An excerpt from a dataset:
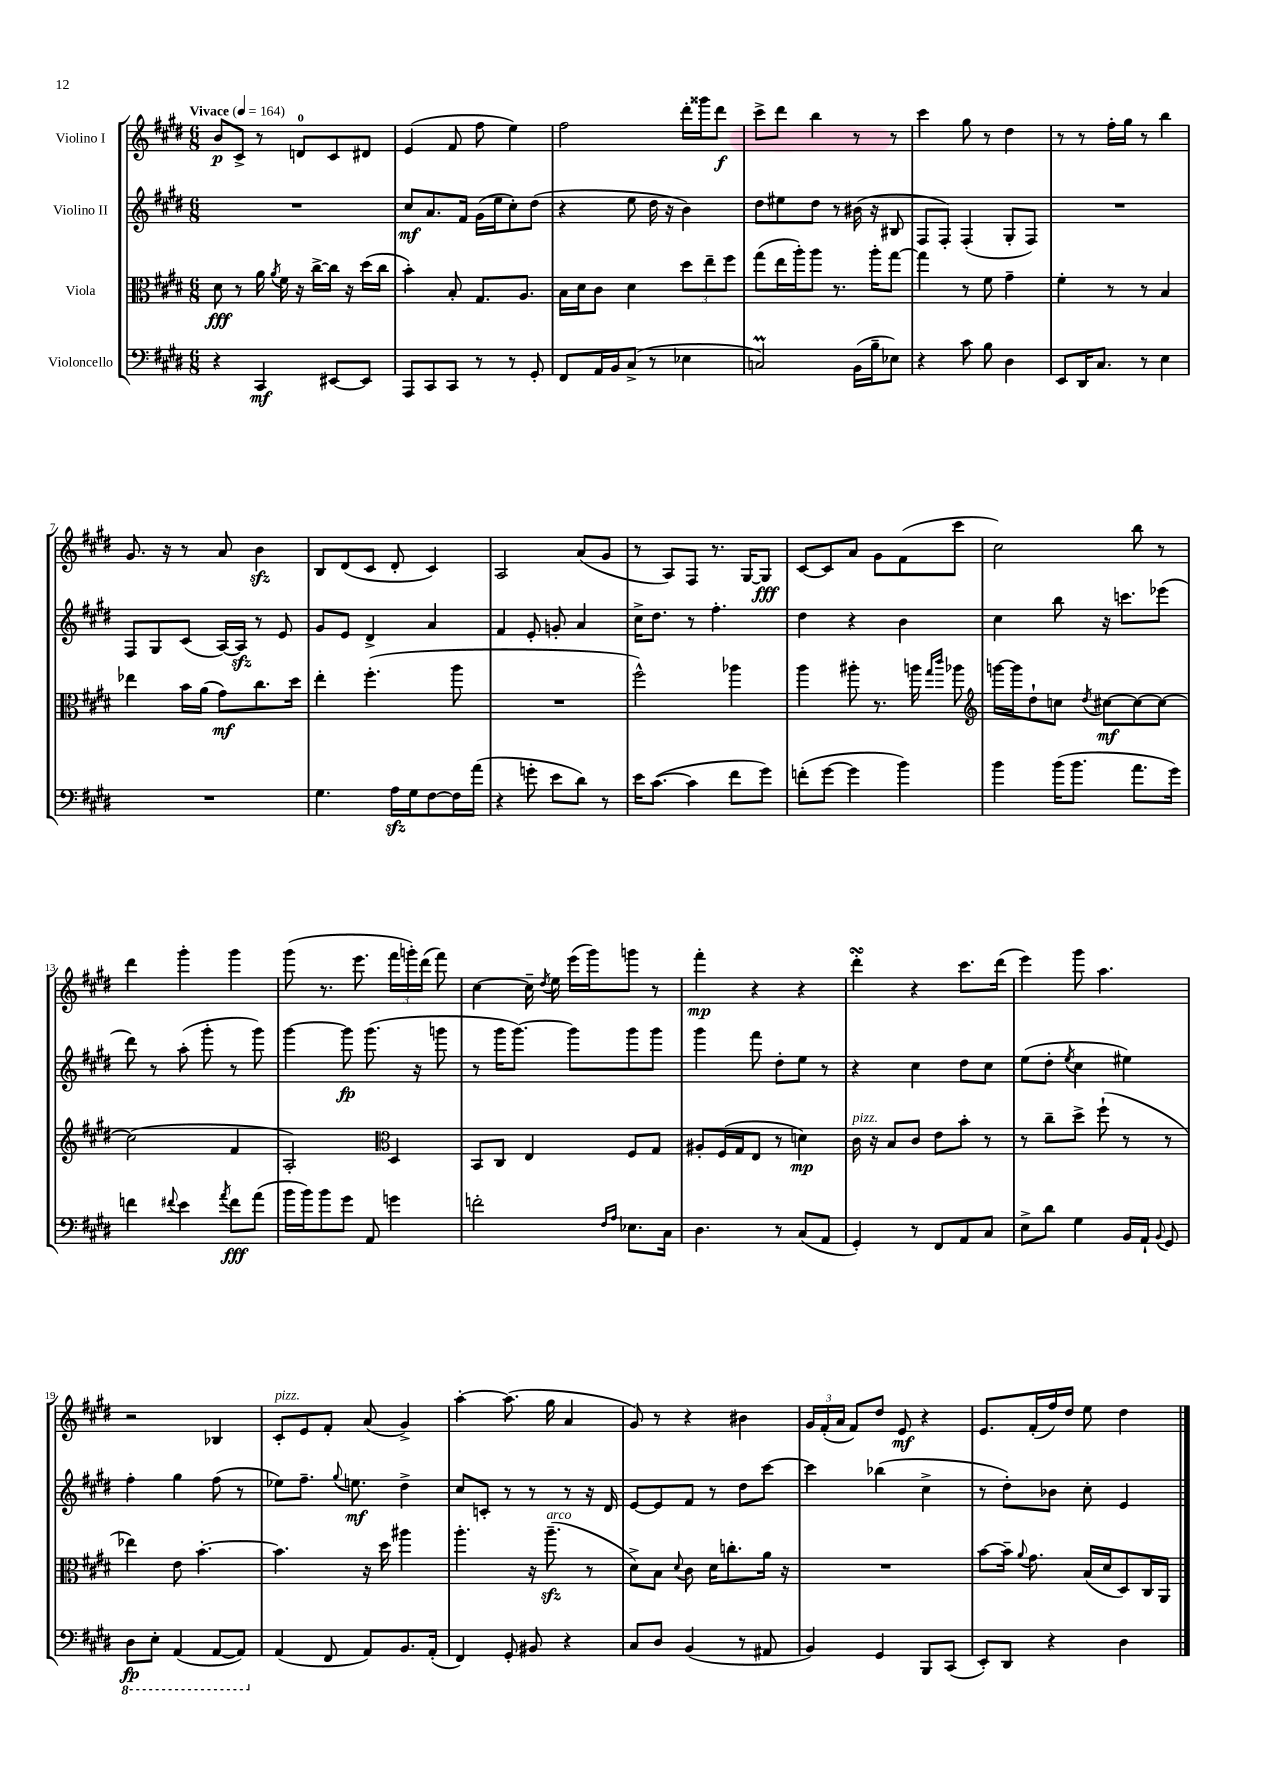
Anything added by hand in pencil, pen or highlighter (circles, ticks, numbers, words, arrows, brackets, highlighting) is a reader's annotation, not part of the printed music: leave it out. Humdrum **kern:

**kern	**kern	**kern	**kern
*staff4	*staff3	*staff2	*staff1
*clefF4	*clefC3	*clefG2	*clefG2
*k[f#c#g#d#]	*k[f#c#g#d#]	*k[f#c#g#d#]	*k[f#c#g#d#]
*M6/8	*M6/8	*M6/8	*M6/8
*MM164	*MM164	*MM164	*MM164
4r	8d#	2.r	8b
.	8r	.	8c#^
4CC#	16a	.	8r
.	8qa	.	.
.	16f#	.	.
.	16r	.	8d
.	[16cc#^	.	.
[8EE#	16cc#]	.	8c#
.	16r	.	.
8EE#]	(16dd#	.	8d#
.	16cc#	.	.
=	=	=	=
8AAA	4b')	8cc#	(4e
8CC#	.	8.a	.
8CC#	8B'	.	8f#
.	.	16f#	.
8r	8.G#	(16g#	8ff#
.	.	16ee	.
8r	.	8cc#')	4ee)
.	8.A	.	.
8GG#'	.	(8dd#	.
=	=	=	=
8FF#	16B	4r	2ff#
.	16d#	.	.
16AA	8c#	.	.
16BB	.	.	.
(8C#^	4d#	8ee	.
8r	.	16dd#	.
.	.	16r	.
4E-	12dd#	4b)	16ddd#'
.	.	.	16ggg##
.	12ee~	.	.
.	.	.	8ddd#
.	12ff#	.	.
=	=	=	=
2C)	(8gg#	8dd#	8ccc#^
.	16ee	8ee#	8ddd#
.	16aa')	.	.
.	8aa	8dd#	4bb
.	8.r	8r	.
(16BB	.	(16b#	8r
16B~	16aa'	16r	.
8E-)	[8gg#	8B#	8r
=	=	=	=
4r	4gg#]	8F#	4ccc#
.	.	8F#')	.
8c#	8r	(4F#'	8gg#
8B	8f#	.	8r
4D#	4g#~	8G#'	4dd#
.	.	8F#)	.
=	=	=	=
8EE	4f#'	2.r	8r
16DD#	.	.	8r
8.C#	.	.	.
.	8r	.	16ff#'
.	.	.	16gg#
8r	8r	.	8r
4E	4B	.	4bb
=	=	=	=
2.r	4ee-	8F#	8.g#
.	.	8G#	.
.	.	.	16r
.	16b	(8c#	8r
.	(16a	.	.
.	8g#)	[16A)	8a
.	.	16A]	.
.	8.cc#	8r	4b
.	.	8e	.
.	16dd#	.	.
=	=	=	=
4.G#	4ee'	8g#	8B
.	.	8e	(8d#
.	(4.ff#'	4d#^	8c#
16A	.	.	8d#'
16G#	.	.	.
[8F#	.	4a	4c#)
16F#]	8aa	.	.
(16a	.	.	.
=	=	=	=
4r	2.r	4f#	2A
8g'	.	8e'	.
8e	.	8g'	.
8d#)	.	4a	(8a
8r	.	.	8g#
=	=	=	=
16e	2ff#^^)	16cc#^	8r
([8.c#	.	8.dd#	.
.	.	.	8A)
4c#]	.	8r	8F#
.	.	4.ff#'	8.r
8f#	4aa-	.	.
.	.	.	[16G#
8g#)	.	.	8G#]
=	=	=	=
(8f'	4aa	4dd#	[8c#
[8g#	.	.	8c#]
4g#]	8aa#'	4r	8a
.	8.r	.	8g#
4b)	.	4b	(8f#
.	16aa	.	.
.	16qqgg#	.	.
.	16qqccc#	.	.
.	8aa-	.	8ccc#
=	=	=	=
*	*clefG2	*	*
4b	[16ggg	4cc#	2cc#)
.	16ggg]	.	.
.	8dd#`	.	.
(16b	8cc	8bb	.
8.b	.	.	.
.	8qdd#	.	.
.	[8cc#	16r	.
.	.	8.ccc	.
8.a	8cc#_	.	8bb
.	8cc#_	(8eee-	8r
16g#)	.	.	.
=	=	=	=
4f	(2cc#]	8ddd#)	4ddd#
.	.	8r	.
8qqf#	.	.	.
4e	.	(8aa'	4ggg#'
.	.	8ggg#'	.
8qa	.	.	.
8f#	4f#	8r	4ggg#
(8a	.	8ggg#)	.
=	=	=	=
16b	2A')	[4ggg#	(8ggg#
16b)	.	.	.
8b	.	.	8.r
8g#	.	8ggg#]	.
.	.	.	8.eee
8AA	.	(8.ggg#	.
*	*clefC3	*	*
4g	4D#	.	24fff#
.	.	.	24ggg')
.	.	16r	.
.	.	.	(24ddd#
.	.	8ggg	8fff#)
=	=	=	=
2f'	8BB	8r	[4cc#
.	8C#	16ggg#	.
.	.	[8.ggg#)	.
.	4E	.	16cc#~]
.	.	.	8qdd#
.	.	.	16ee
.	.	8ggg#]	(16eee
.	.	.	16ggg#)
16qqF#	.	.	.
16qqA	.	.	.
8.E-	8F#	8ggg#	8ggg
.	8G#	8ggg#	8r
16C#	.	.	.
=	=	=	=
4.D#	8A#'	4ggg#	4fff#'
.	(16F#	.	.
.	16G#	.	.
.	8E	8fff#	4r
8r	8r	8dd#'	.
(8C#	4d)	8ee	4r
8AA	.	8r	.
=	=	=	=
4GG#')	16c#	4r	4ddd#'
.	16r	.	.
.	8B	.	.
8r	8c#	4cc#	4r
8FF#	8e	.	.
8AA	8b'	8dd#	8.ccc#
8C#	8r	8cc#	.
.	.	.	(16ddd#
=	=	=	=
8E^	8r	(8ee	4eee)
8d#	8cc#~	8dd#'	.
.	.	8qee	.
4G#	8dd#^	4cc#	8ggg#
.	(8ff#`	.	4.aa
16BB	8r	4ee#)	.
16AA`	.	.	.
8qqBB	.	.	.
8GG#	8r	.	.
=	=	=	=
8DD#	4ee-)	4ff#'	2r
8EE'	.	.	.
(4AAA	8e	4gg#	.
.	[4.b'	.	.
[8AAA	.	(8ff#	4B-
8AAA])	.	8r	.
=	=	=	=
(4AA	4.b]	8ee-)	8c#'
.	.	8.ff#~	8e
8FF#	.	.	8f#'
.	.	8qqgg#	.
.	.	8.ee	.
8AA)	16r	.	(8a
.	16dd#	.	.
8.BB	4aa#	4dd#^	4g#^)
(16AA'	.	.	.
=	=	=	=
4FF#)	4.aa'	8cc#	[4aa'
.	.	8c'	.
8GG#'	.	8r	(8.aa]
8BB#	16r	8r	.
.	(8.aa~	.	16gg#
4r	.	8r	4a
.	8r	16r	.
.	.	16d#	.
=	=	=	=
8C#	8d#^)	[8e	8g#)
8D#	8B	8e]	8r
.	8qqd#	.	.
(4BB	8c#	8f#	4r
.	16d#	8r	.
.	8.cc'	.	.
8r	.	8dd#	4b#
8AA#	16a	[8ccc#	.
.	16r	.	.
=	=	=	=
4BB)	2.r	4ccc#]	24g#
.	.	.	(24f#'
.	.	.	24a
.	.	.	8f#)
4GG#	.	(4bb-	8dd#
.	.	.	8e
8BBB	.	4cc#^	4r
(8CC#	.	.	.
=	=	=	=
8EE')	[8b	8r	8.e
8DD#	16b~]	8dd#')	.
.	8qqa	.	.
.	8.g#	.	(16f#'
4r	.	8b-	16ff#)
.	.	.	16dd#
.	(16B	8cc#'	8ee
.	16d#	.	.
4D#	8D#)	4e	4dd#
.	16C#	.	.
.	16AA	.	.
==	==	==	==
*-	*-	*-	*-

■ GIVEN TASK ■
Filter the items above down to the lines that contain the string "kern", and copy each of those lines. Only exact case counts as a match.

■ THE ANSWER ■
Anything added by hand in pencil, pen or highlighter (circles, ticks, numbers, words, arrows, brackets, highlighting) is a reader's annotation, not part of the printed music: leave it out. Humdrum **kern:
**kern	**kern	**kern	**kern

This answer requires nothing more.